**Task description:** With the pictures left out, please return exactly the line holding "pink star: moved" and each following line until the entries end.

Shape position tracking data
*****

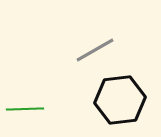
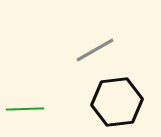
black hexagon: moved 3 px left, 2 px down
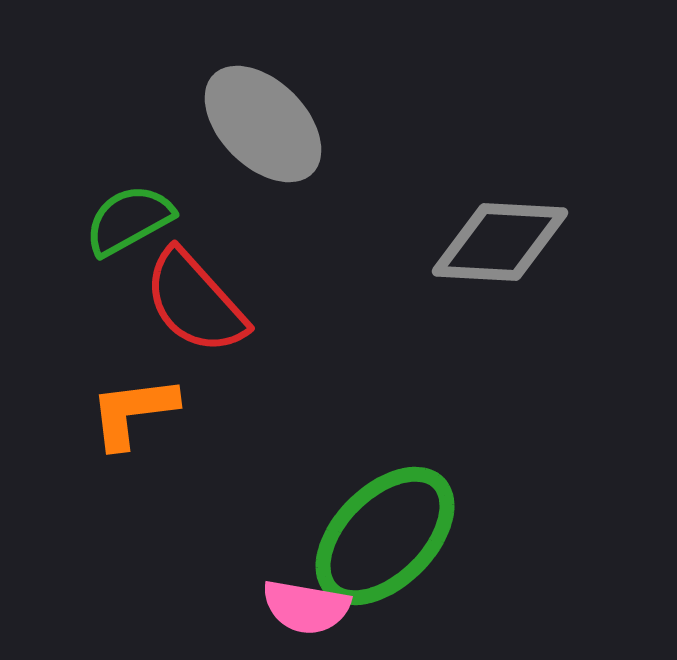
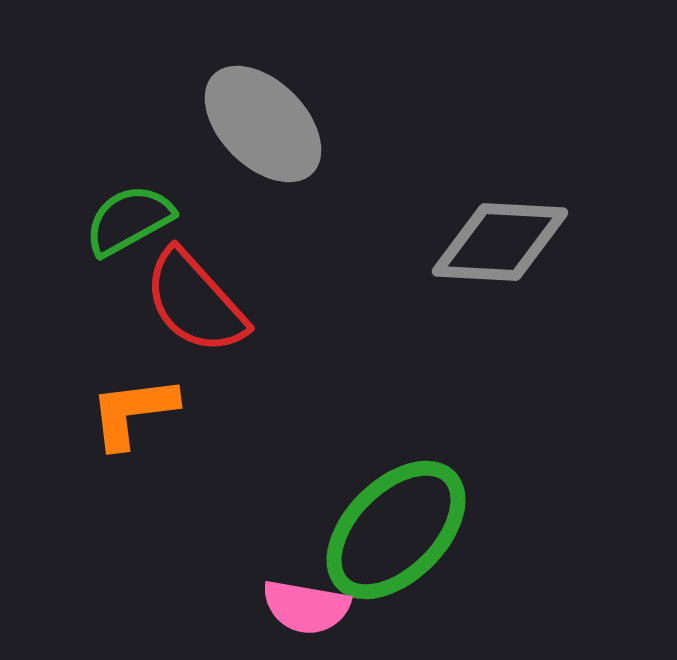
green ellipse: moved 11 px right, 6 px up
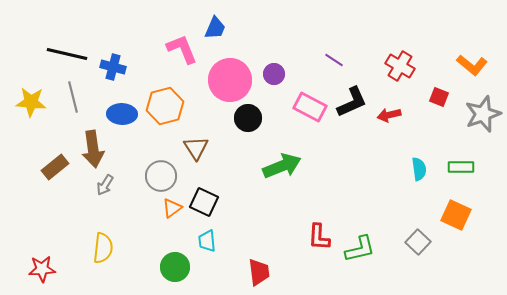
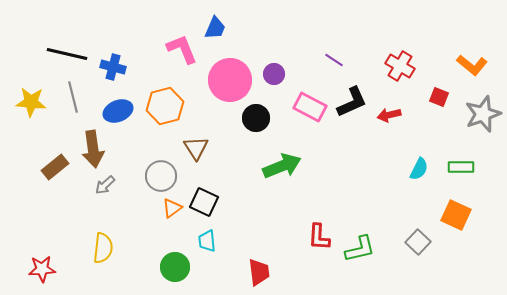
blue ellipse: moved 4 px left, 3 px up; rotated 24 degrees counterclockwise
black circle: moved 8 px right
cyan semicircle: rotated 35 degrees clockwise
gray arrow: rotated 15 degrees clockwise
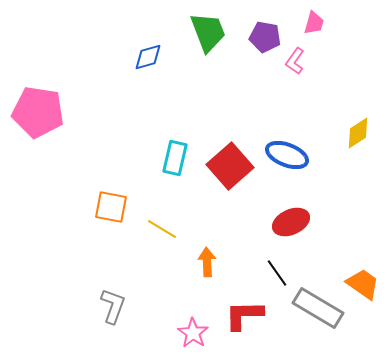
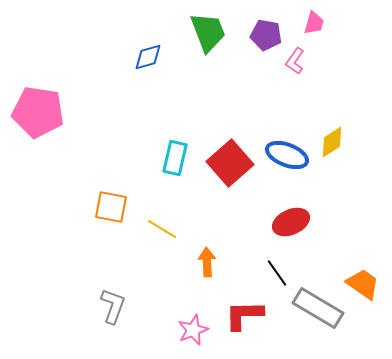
purple pentagon: moved 1 px right, 2 px up
yellow diamond: moved 26 px left, 9 px down
red square: moved 3 px up
pink star: moved 3 px up; rotated 16 degrees clockwise
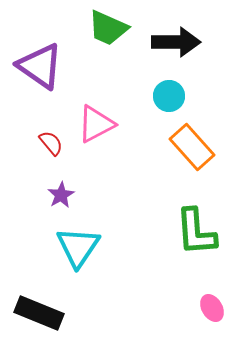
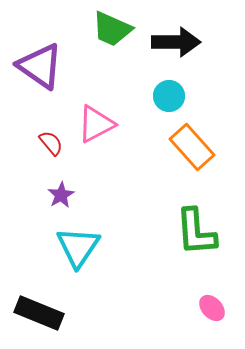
green trapezoid: moved 4 px right, 1 px down
pink ellipse: rotated 12 degrees counterclockwise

*****

**Written solution:**
pink star: moved 3 px up; rotated 16 degrees clockwise
green trapezoid: moved 4 px right, 1 px down
pink ellipse: rotated 12 degrees counterclockwise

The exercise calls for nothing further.